** Do this **
Starting with the line that holds "Mask anything matching", copy out each remaining line of the listing below, up to and including the last one, and include nothing else.

** Extracted material **
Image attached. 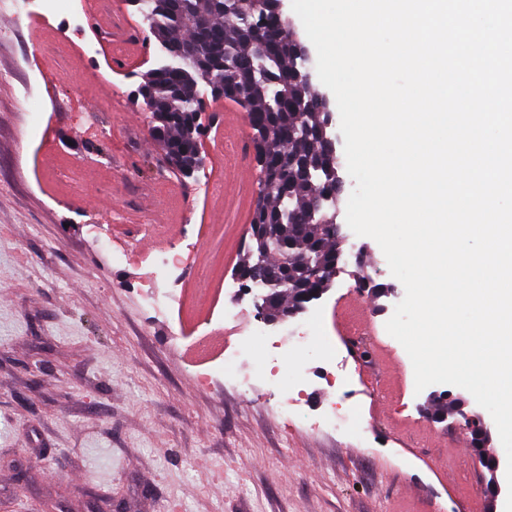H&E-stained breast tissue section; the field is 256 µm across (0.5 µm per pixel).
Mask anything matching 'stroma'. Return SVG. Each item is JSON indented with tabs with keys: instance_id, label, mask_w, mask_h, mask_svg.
I'll return each instance as SVG.
<instances>
[{
	"instance_id": "35a3bbf8",
	"label": "stroma",
	"mask_w": 512,
	"mask_h": 512,
	"mask_svg": "<svg viewBox=\"0 0 512 512\" xmlns=\"http://www.w3.org/2000/svg\"><path fill=\"white\" fill-rule=\"evenodd\" d=\"M17 19L0 6V512H487V470L466 430L432 419L431 395L479 405L465 389L416 391L404 347L385 324L398 303L370 304L346 377L359 432H315L285 420L262 390L242 395L221 374L199 377L186 352L216 319L194 325L186 310L213 302L250 243V217L225 220L227 200L254 205L261 171L248 122L218 130L216 99L200 123L205 162L193 177L171 169L150 134L137 90L156 67L159 43L142 13L116 0L140 51L132 66L101 45L79 8ZM97 55L83 54L87 42ZM111 127L103 135L101 127ZM225 195H204L206 180ZM158 243L116 262L113 247L147 223ZM108 224L111 235L90 233ZM200 247L164 284L186 300L157 318L142 294L153 261L170 247ZM372 278L391 284L372 238L349 235ZM358 262V263H361ZM357 262L297 322L344 352L333 320L351 298ZM308 416L340 400L318 348L297 355Z\"/></svg>"
}]
</instances>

** Reply to the exercise **
Mask anything matching 'stroma'. Return SVG. Each item is JSON indented with tabs with keys: instance_id, label, mask_w, mask_h, mask_svg.
I'll return each instance as SVG.
<instances>
[{
	"instance_id": "35a3bbf8",
	"label": "stroma",
	"mask_w": 512,
	"mask_h": 512,
	"mask_svg": "<svg viewBox=\"0 0 512 512\" xmlns=\"http://www.w3.org/2000/svg\"><path fill=\"white\" fill-rule=\"evenodd\" d=\"M17 19L0 6V512H487V470L466 430L432 419L431 395L479 405L465 389L416 391L404 347L385 324L398 303L370 304L346 377L359 432H315L285 420L262 390L242 395L221 374L199 377L186 352L216 319L194 325L186 310L213 302L250 243V217L225 220L227 200L254 205L261 171L248 122L218 130L216 99L200 123L205 162L193 177L171 169L150 134L137 90L156 67L159 43L142 13L116 0L140 51L132 66L101 45L79 8ZM97 55L83 54L87 42ZM111 127L103 135L101 127ZM225 195H204L206 180ZM158 243L116 262L113 247L147 223ZM108 224L111 235L90 233ZM200 247L164 284L186 300L157 318L142 294L153 261L170 247ZM372 278L391 284L372 238L349 235ZM358 262V263H361ZM357 262L297 322L344 352L333 320L351 298ZM308 416L340 400L318 348L297 355Z\"/></svg>"
}]
</instances>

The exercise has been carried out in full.